##### Task input #####

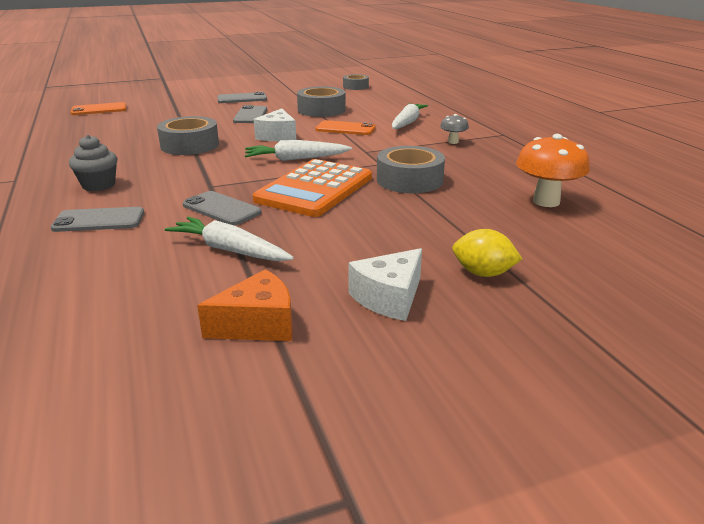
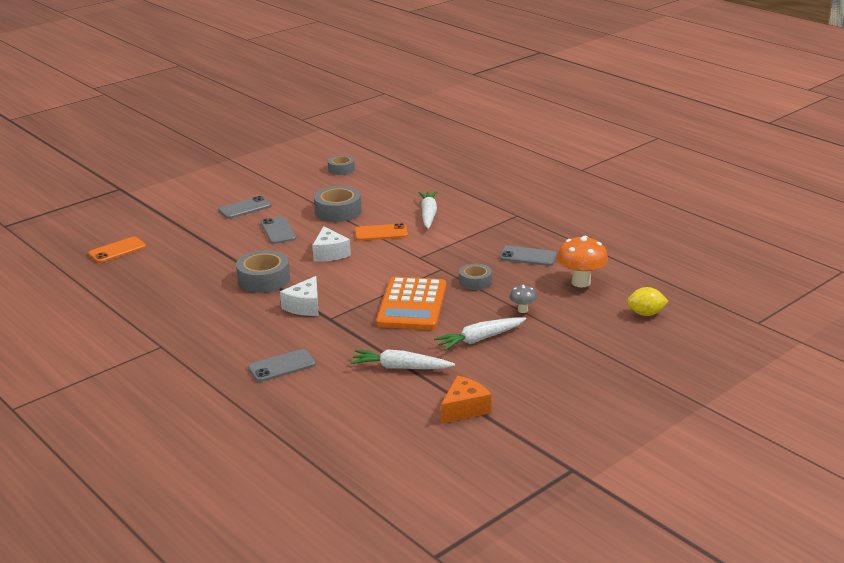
camera: 20 degrees left, 0 degrees up
(98, 185) = (239, 336): grey cupcake -> none
(221, 209) = (360, 337): grey phone -> grey phone (528, 256)
(295, 159) = (370, 277): white carrot -> white carrot (480, 339)
(389, 298) = (525, 376): white cheese -> white cheese (305, 306)
(409, 180) = (475, 281): grey tape -> grey tape, size x0.62
(453, 142) = (482, 232): grey mushroom -> grey mushroom (522, 310)
(483, 273) = (569, 348): yellow lemon -> yellow lemon (645, 314)

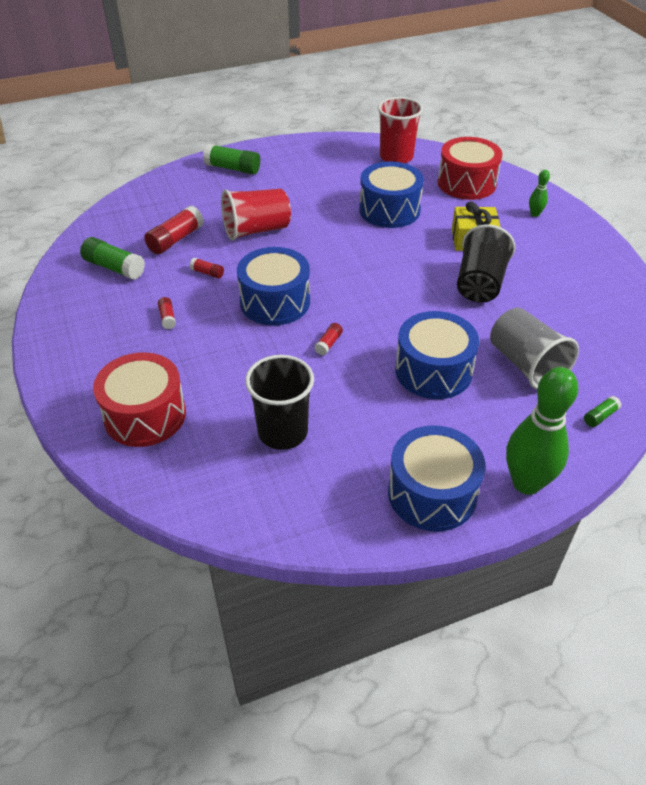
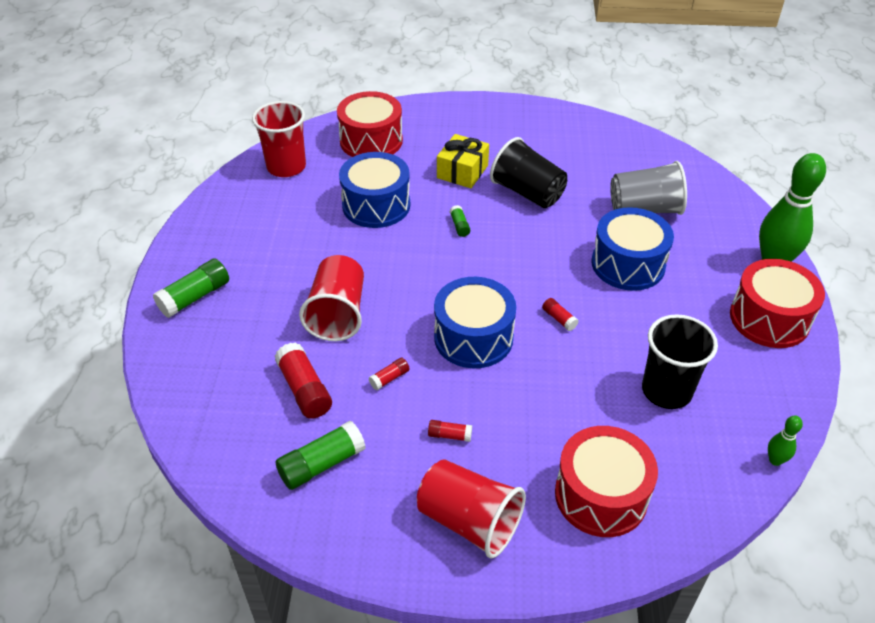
camera: 65 degrees left, 0 degrees up
(92, 349) = (469, 521): none -> red cup
(432, 493) = (769, 318): blue drum -> red drum
(535, 214) = (450, 122): green bowling pin -> green bowling pin (775, 460)
(600, 416) = (717, 196): green glue stick -> green glue stick (459, 226)

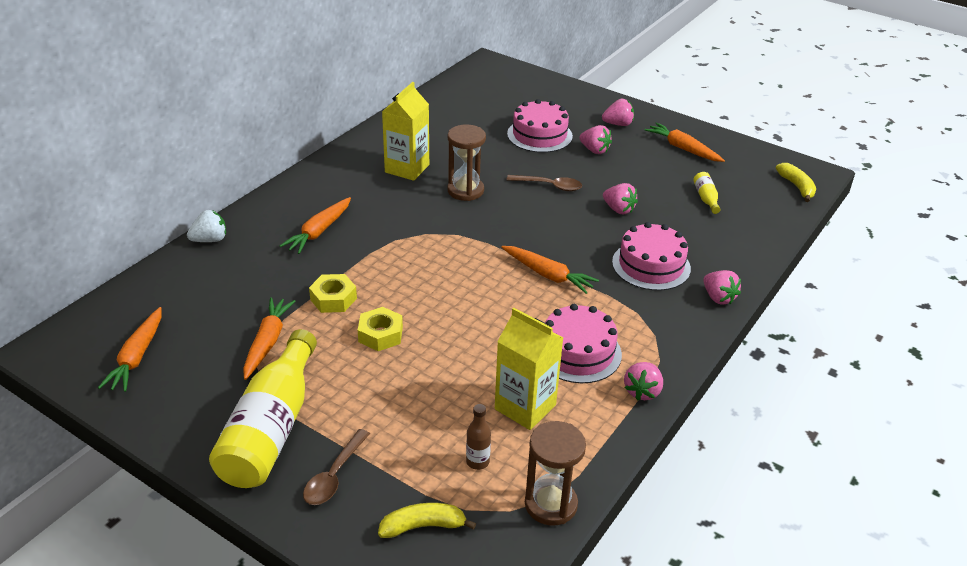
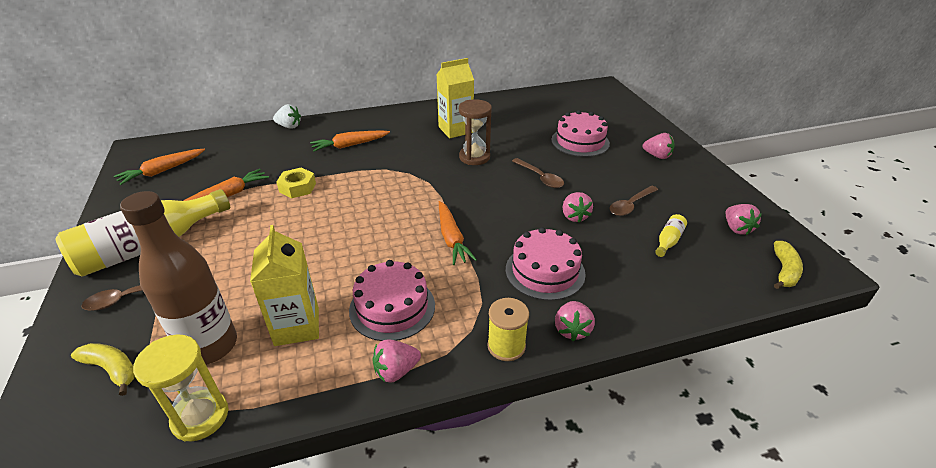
camera: 40 degrees right, 0 degrees up
(380, 334) = (289, 223): yellow nut -> none
(477, 462) = (209, 346): brown bottle -> brown bottle, size x2.47
(550, 504) = (200, 417): brown hourglass -> yellow hourglass
(594, 150) = (611, 167): pink strawberry -> pink strawberry (737, 228)
(648, 180) = (630, 205): none -> brown spoon
(683, 148) = (696, 194): orange carrot -> none
(691, 332) = (506, 346): none -> yellow spool

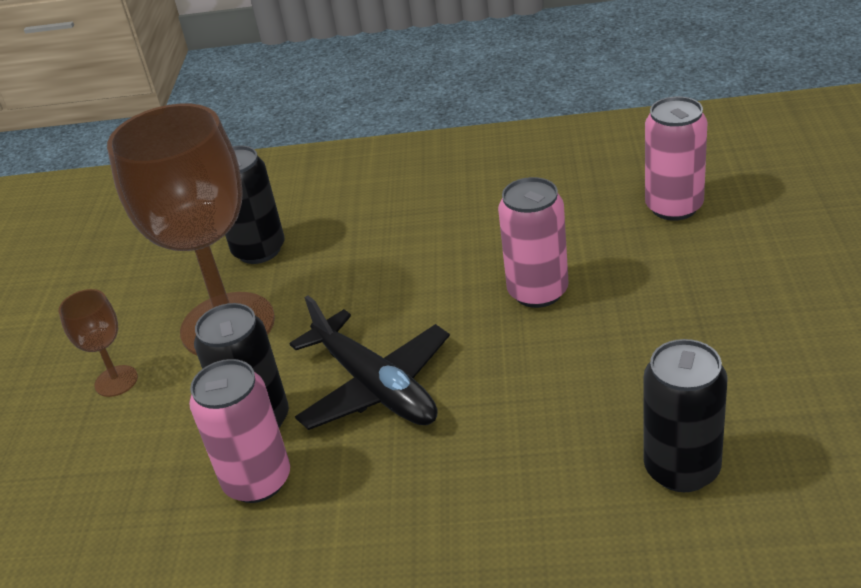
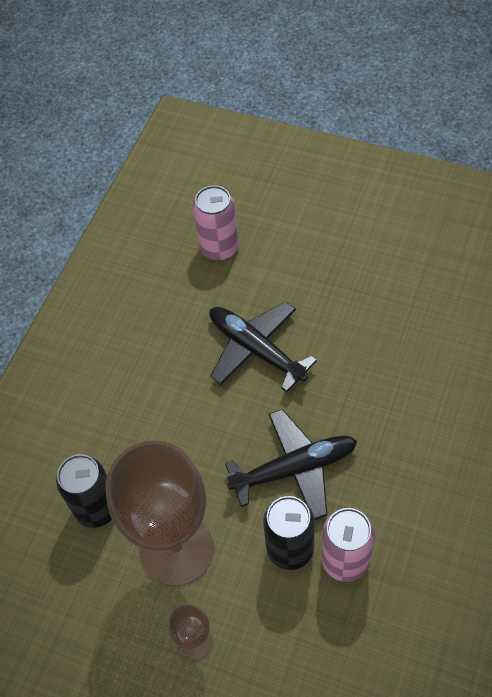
camera: 70 degrees left, 20 degrees up
(538, 292) = (256, 350): pink can -> black plane
(682, 469) = (436, 340): black can -> none

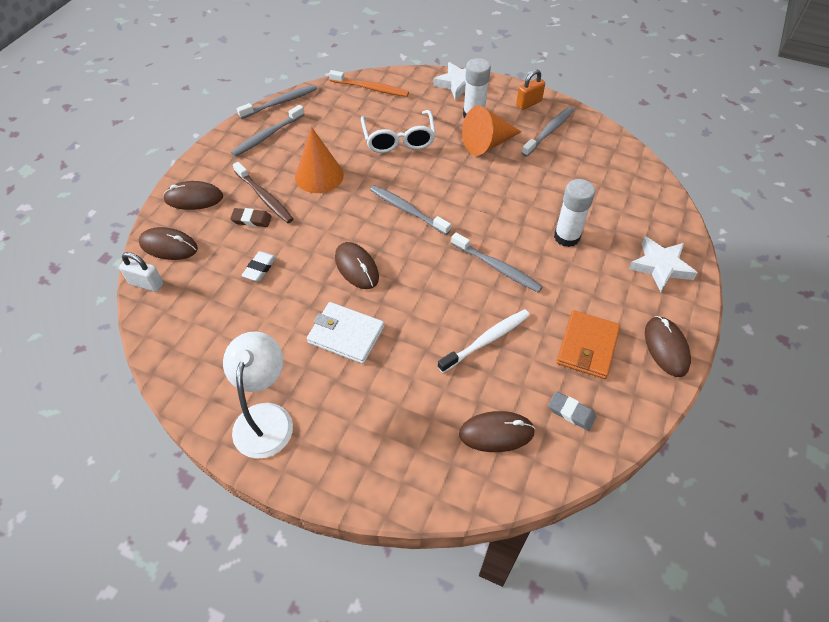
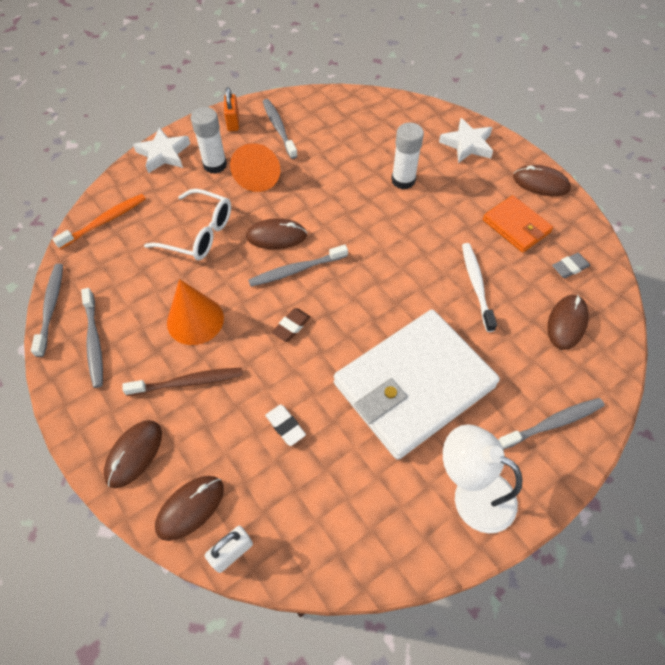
camera: 60 degrees left, 5 degrees up
(251, 220) = (211, 407): brown eraser -> brown eraser (291, 326)
(346, 334) = (413, 385): white wallet -> white wallet, size x2.01
(356, 267) = (339, 341): brown mouse -> brown mouse (276, 236)
(497, 267) = (406, 240): grey toothbrush -> grey toothbrush (552, 423)

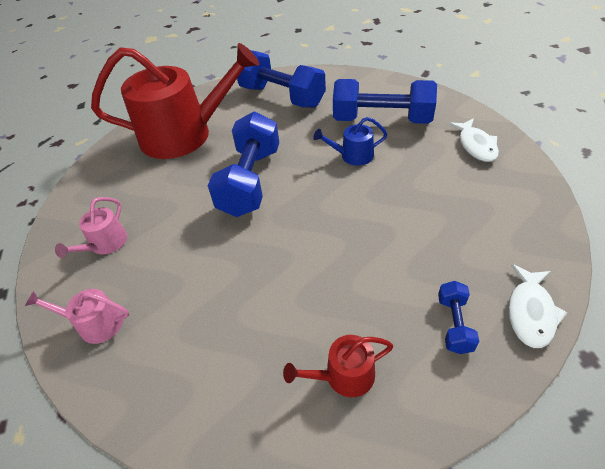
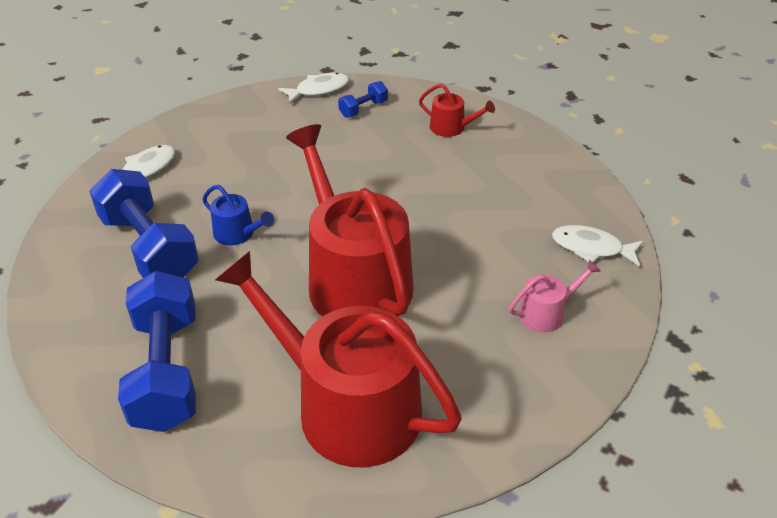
camera: 140 degrees left, 5 degrees down
(95, 324) = (591, 248): pink watering can -> white fish
(250, 181) = (354, 278): blue dumbbell -> red watering can

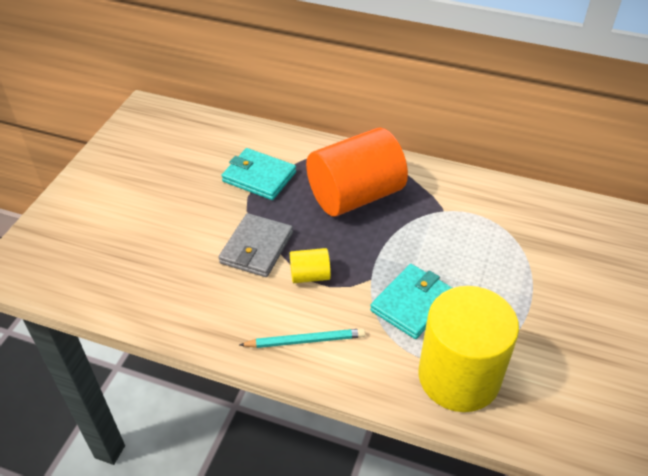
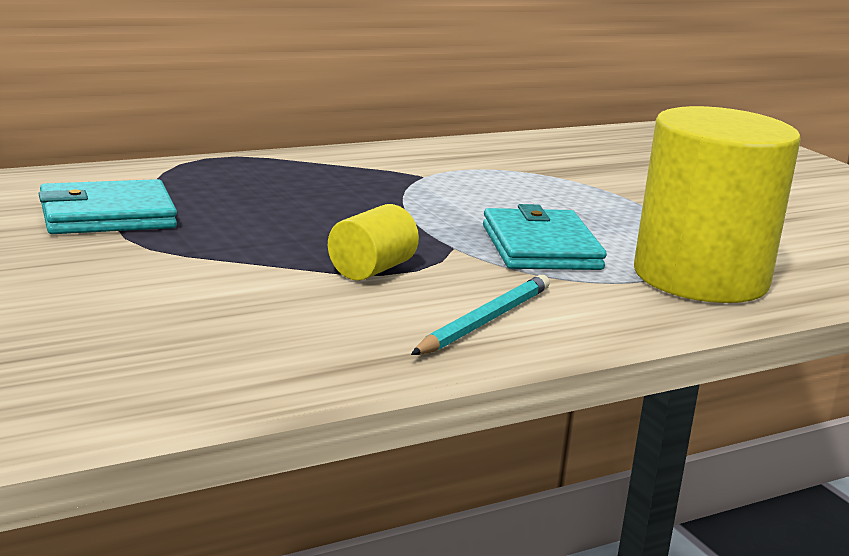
camera: 50 degrees left, 25 degrees down
(256, 248) = (241, 273): grey wallet -> none
(355, 196) = (291, 194): orange cylinder -> none

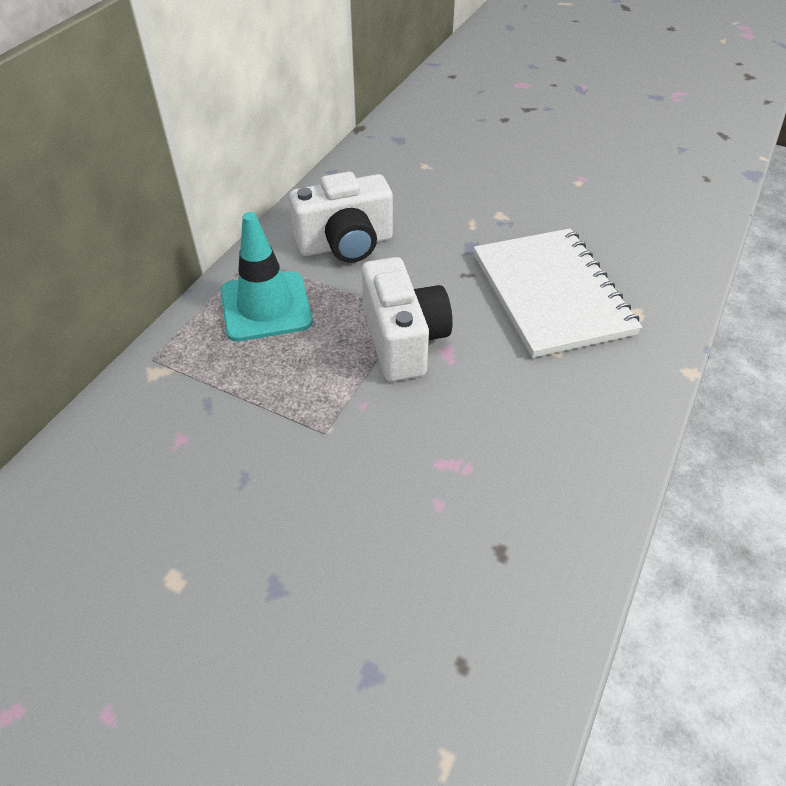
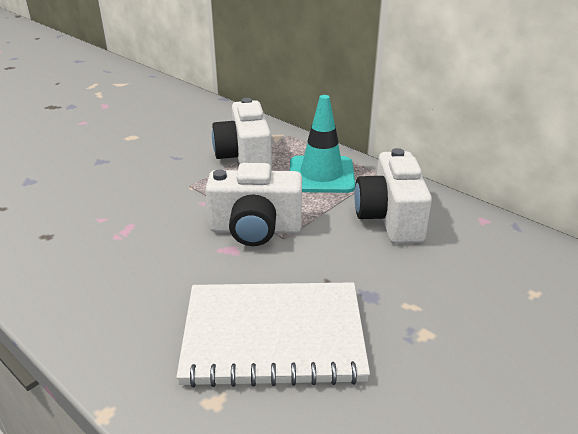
camera: 105 degrees right, 15 degrees down
(232, 392) = (245, 158): none -> white camera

#####

▶ Task brief: Output every record above exactly, leaving out the pictures.

▶ Reply:
camera: 20 degrees left, 0 degrees up
(98, 185) = (239, 336): grey cupcake -> none
(221, 209) = (360, 337): grey phone -> grey phone (528, 256)
(295, 159) = (370, 277): white carrot -> white carrot (480, 339)
(389, 298) = (525, 376): white cheese -> white cheese (305, 306)
(409, 180) = (475, 281): grey tape -> grey tape, size x0.62
(453, 142) = (482, 232): grey mushroom -> grey mushroom (522, 310)
(483, 273) = (569, 348): yellow lemon -> yellow lemon (645, 314)

camera: 65 degrees left, 0 degrees up
(92, 349) = (469, 521): none -> red cup
(432, 493) = (769, 318): blue drum -> red drum
(535, 214) = (450, 122): green bowling pin -> green bowling pin (775, 460)
(600, 416) = (717, 196): green glue stick -> green glue stick (459, 226)

camera: 40 degrees right, 0 degrees up
(380, 334) = (289, 223): yellow nut -> none
(477, 462) = (209, 346): brown bottle -> brown bottle, size x2.47
(550, 504) = (200, 417): brown hourglass -> yellow hourglass
(594, 150) = (611, 167): pink strawberry -> pink strawberry (737, 228)
(648, 180) = (630, 205): none -> brown spoon
(683, 148) = (696, 194): orange carrot -> none
(691, 332) = (506, 346): none -> yellow spool

camera: 70 degrees left, 20 degrees up
(538, 292) = (256, 350): pink can -> black plane
(682, 469) = (436, 340): black can -> none

camera: 60 degrees left, 5 degrees up
(251, 220) = (211, 407): brown eraser -> brown eraser (291, 326)
(346, 334) = (413, 385): white wallet -> white wallet, size x2.01
(356, 267) = (339, 341): brown mouse -> brown mouse (276, 236)
(497, 267) = (406, 240): grey toothbrush -> grey toothbrush (552, 423)

camera: 140 degrees left, 5 degrees down
(95, 324) = (591, 248): pink watering can -> white fish
(250, 181) = (354, 278): blue dumbbell -> red watering can

camera: 50 degrees left, 25 degrees down
(256, 248) = (241, 273): grey wallet -> none
(355, 196) = (291, 194): orange cylinder -> none

camera: 105 degrees right, 15 degrees down
(232, 392) = (245, 158): none -> white camera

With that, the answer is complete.